§ What is required
Please return, word for word, the line containing "red plate C6" and each line after it through the end of the data below, and nothing else.
────────────────────────────────────────
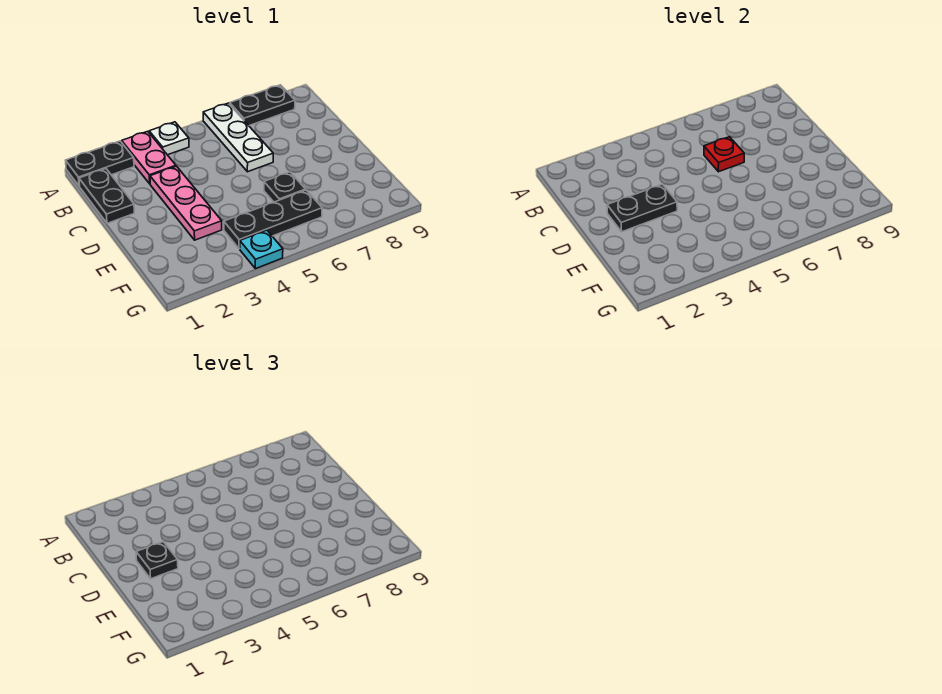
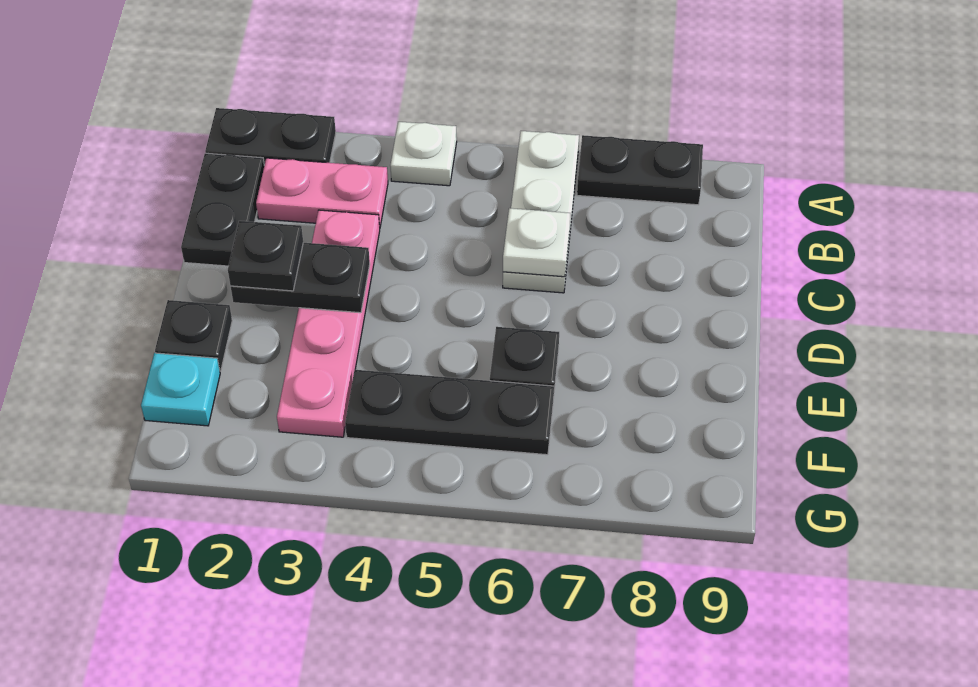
pink plate A3:B3 level 1 -> pink plate B2:B3 level 1
pink plate C3:E3 level 1 -> pink plate C3:F3 level 1
red plate C6 level 2 -> white plate C6 level 2
none -> black plate E1 level 1
cyan plate G4 level 1 -> cyan plate F1 level 1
────────────────────────────────────────
§ Output for this exercise
red plate C6 level 2 -> white plate C6 level 2
none -> black plate E1 level 1
cyan plate G4 level 1 -> cyan plate F1 level 1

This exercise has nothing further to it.